Start of DATA
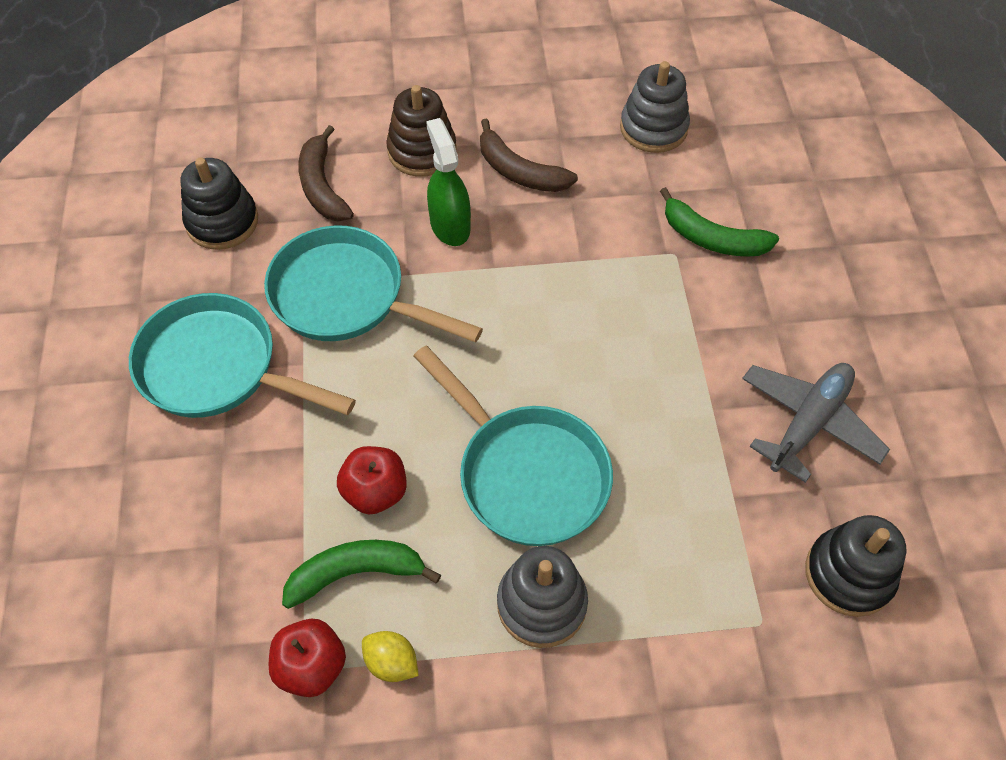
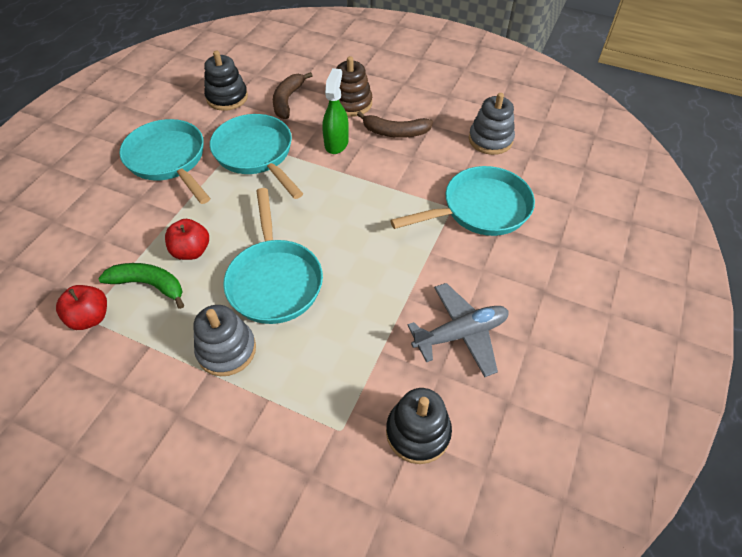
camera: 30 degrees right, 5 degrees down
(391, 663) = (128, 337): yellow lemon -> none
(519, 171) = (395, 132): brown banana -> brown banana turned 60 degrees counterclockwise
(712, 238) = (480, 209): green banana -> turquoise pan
End of DATA
Start of DATA
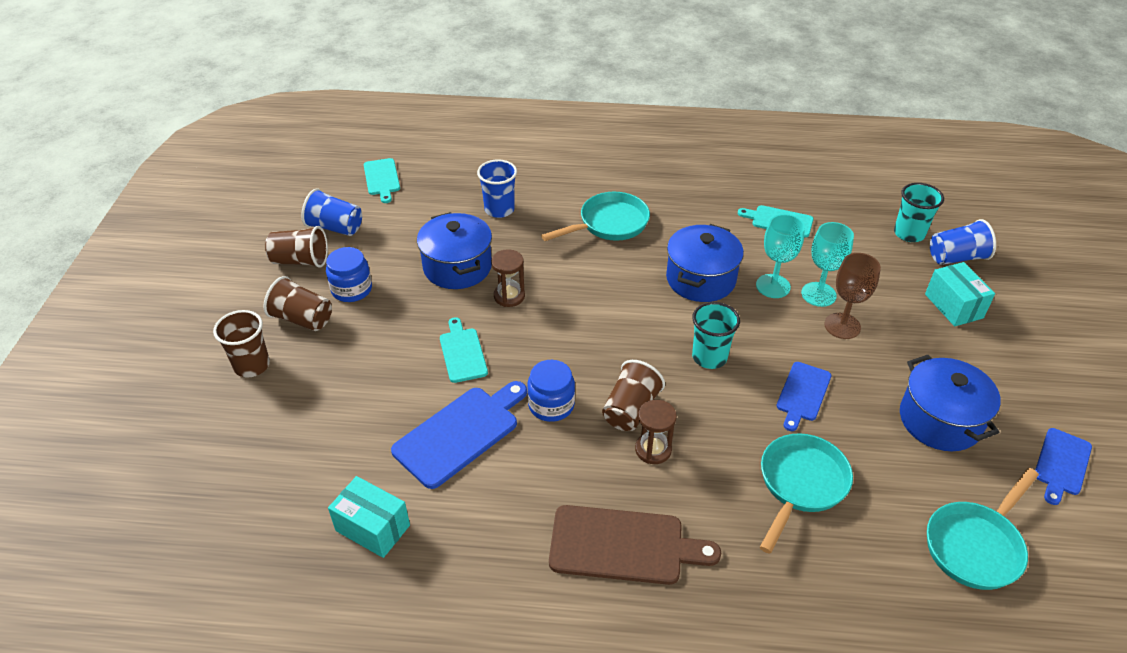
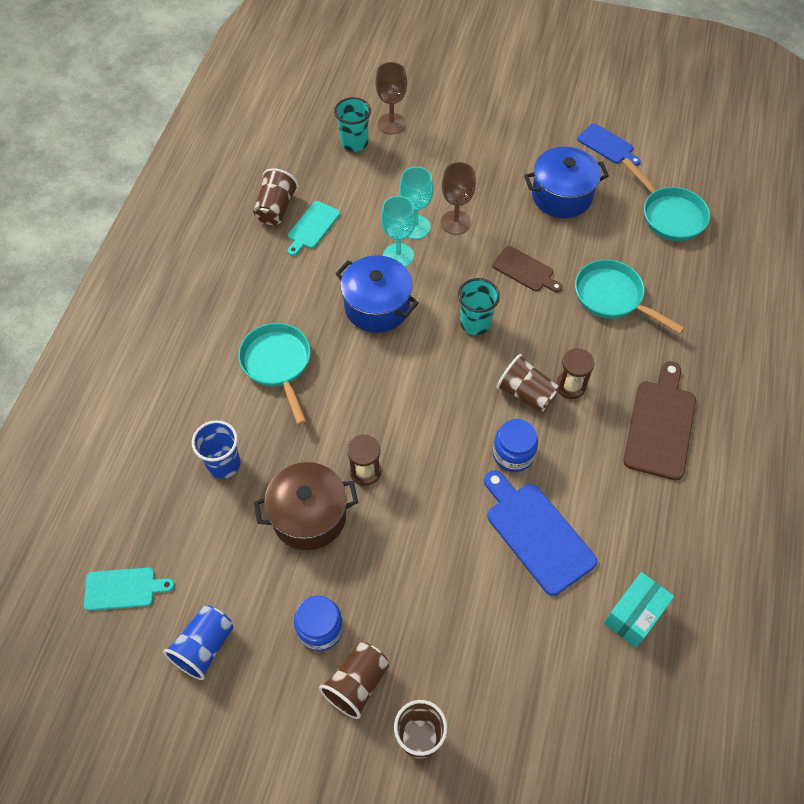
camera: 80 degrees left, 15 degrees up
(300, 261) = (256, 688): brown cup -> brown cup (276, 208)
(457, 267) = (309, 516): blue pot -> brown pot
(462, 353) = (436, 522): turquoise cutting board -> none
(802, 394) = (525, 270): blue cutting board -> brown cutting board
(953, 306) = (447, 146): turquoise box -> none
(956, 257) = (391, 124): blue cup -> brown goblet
End of DATA
#### TASK GOAL:
When a line in the material above contains the word "turquoise", copy that line out.

#### ANSWER SPACE:
(712, 238) = (480, 209): green banana -> turquoise pan
(462, 353) = (436, 522): turquoise cutting board -> none
(953, 306) = (447, 146): turquoise box -> none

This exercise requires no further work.